- What the exercise asks -
From the records below, copy each line that has the word "size" in it.

- Source data -
=== Begin Enclosure ===

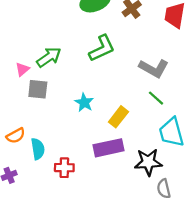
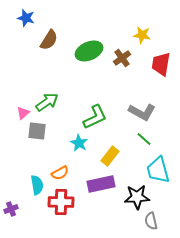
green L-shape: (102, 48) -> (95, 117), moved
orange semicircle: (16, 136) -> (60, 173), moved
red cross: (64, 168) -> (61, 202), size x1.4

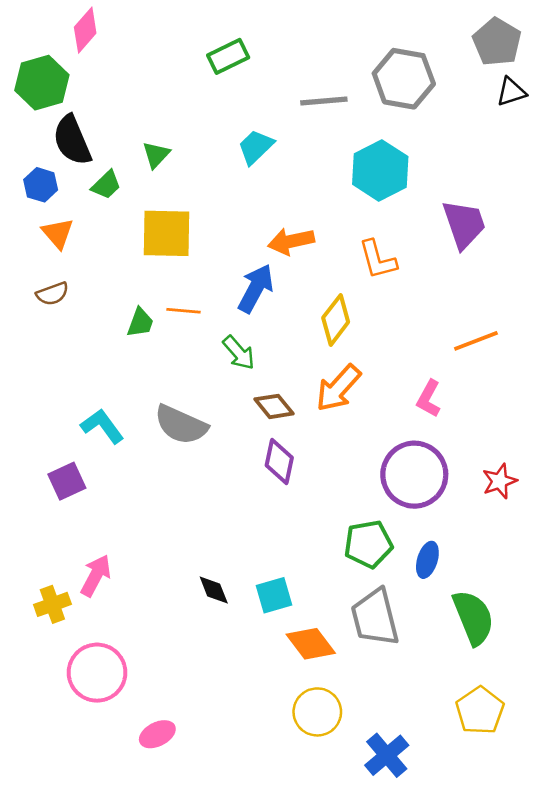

=== End Enclosure ===
=== Begin Enclosure ===

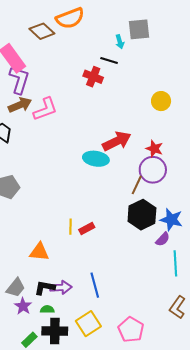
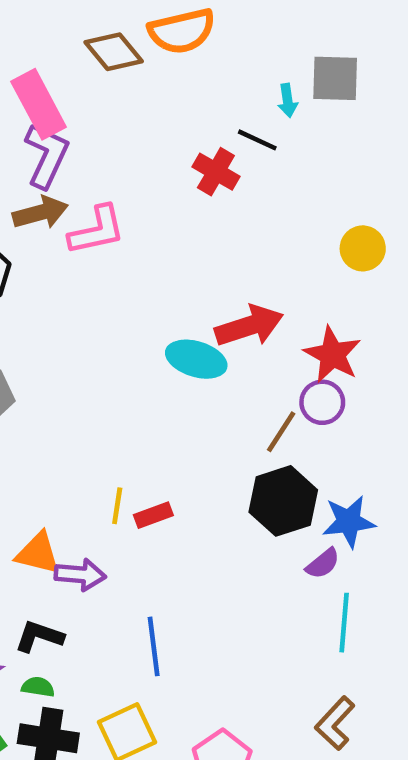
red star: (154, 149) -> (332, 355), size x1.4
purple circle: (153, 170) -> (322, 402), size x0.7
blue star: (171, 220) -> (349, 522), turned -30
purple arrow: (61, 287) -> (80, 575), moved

=== End Enclosure ===

- Result of this task -
red cross: (64, 168) -> (61, 202), size x1.4
red star: (154, 149) -> (332, 355), size x1.4
purple circle: (153, 170) -> (322, 402), size x0.7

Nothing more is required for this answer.